■ **WHAT THE TASK REQUIRES**
Within the records below, how many lines contain "Schraubenzieher"? The answer is that number alone.

■ **RECORDS FOR THIS EXERCISE**
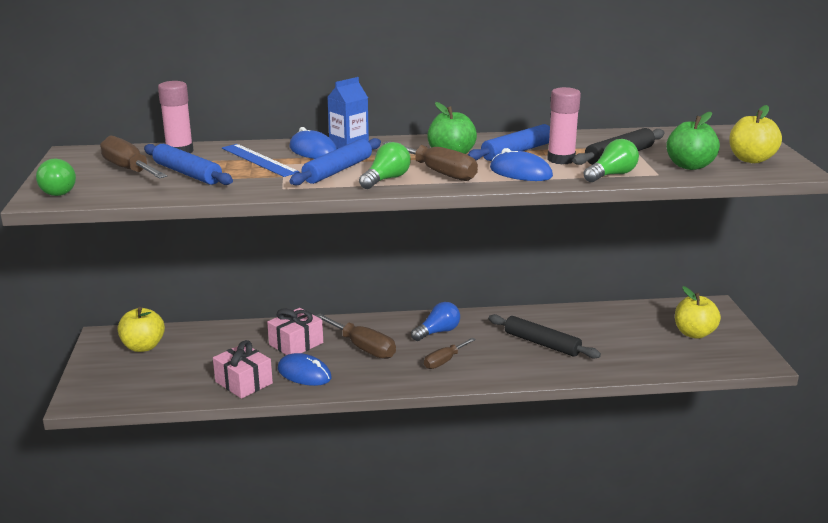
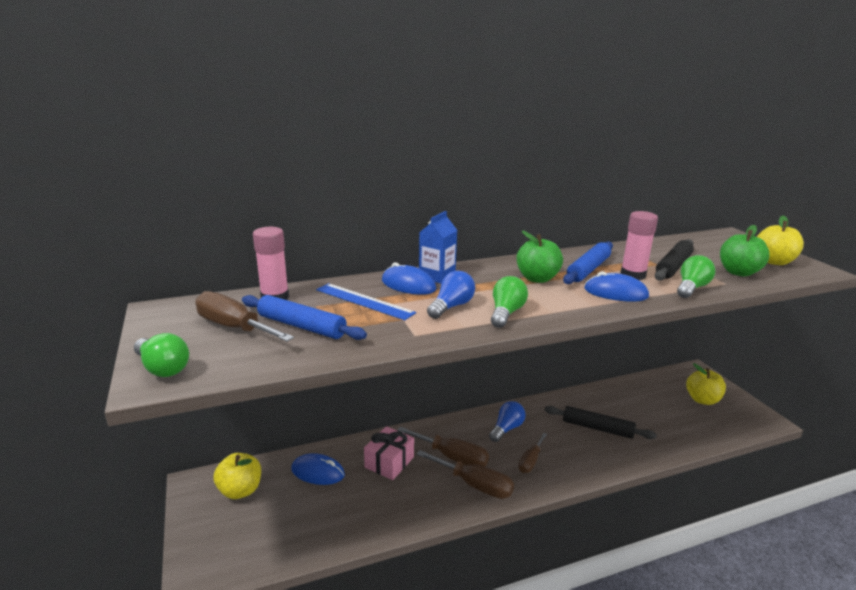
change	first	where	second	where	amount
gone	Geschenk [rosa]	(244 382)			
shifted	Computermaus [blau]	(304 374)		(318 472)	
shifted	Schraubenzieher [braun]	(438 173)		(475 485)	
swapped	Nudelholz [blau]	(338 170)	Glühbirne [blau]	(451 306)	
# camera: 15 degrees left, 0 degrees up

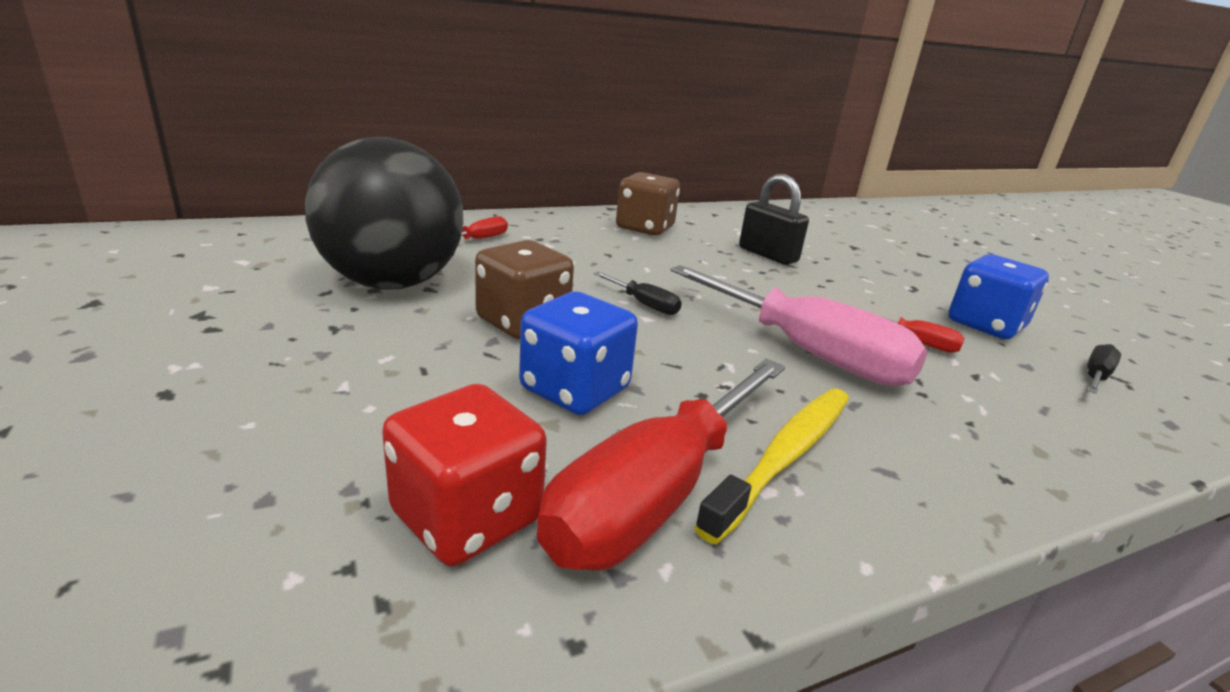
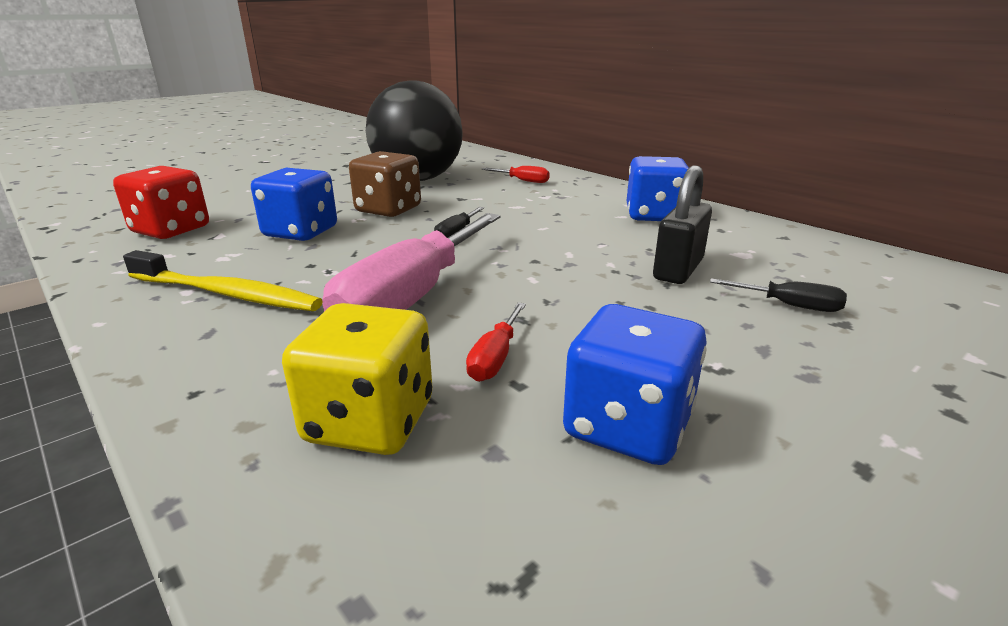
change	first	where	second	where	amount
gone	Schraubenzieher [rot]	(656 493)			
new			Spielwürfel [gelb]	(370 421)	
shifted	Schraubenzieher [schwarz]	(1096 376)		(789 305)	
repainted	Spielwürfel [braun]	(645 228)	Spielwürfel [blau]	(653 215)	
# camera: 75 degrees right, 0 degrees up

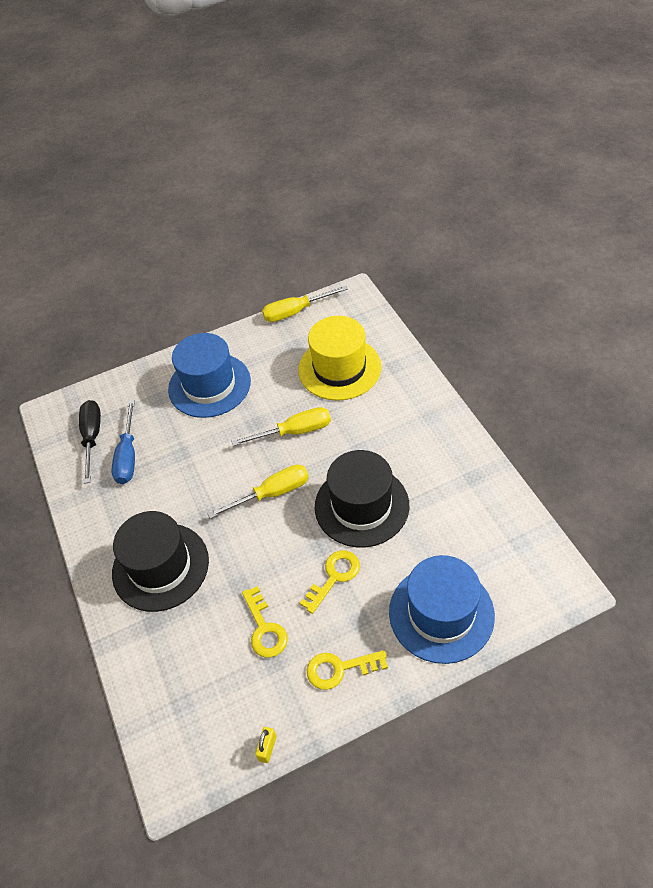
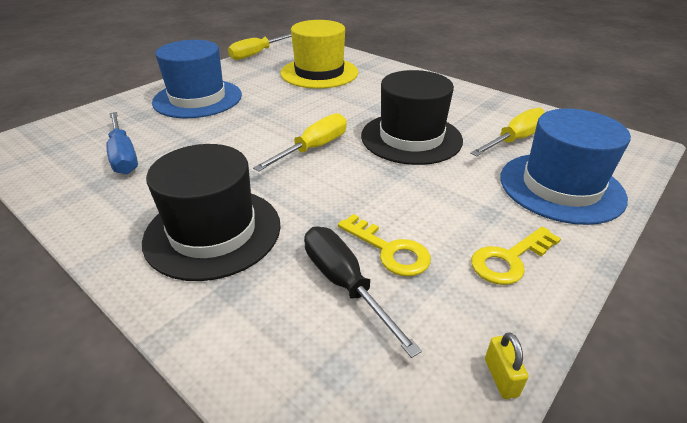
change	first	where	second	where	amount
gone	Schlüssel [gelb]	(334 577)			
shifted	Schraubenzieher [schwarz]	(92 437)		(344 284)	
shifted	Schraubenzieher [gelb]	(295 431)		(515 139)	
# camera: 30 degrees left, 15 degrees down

■ **RESULT OF THIS TASK**
5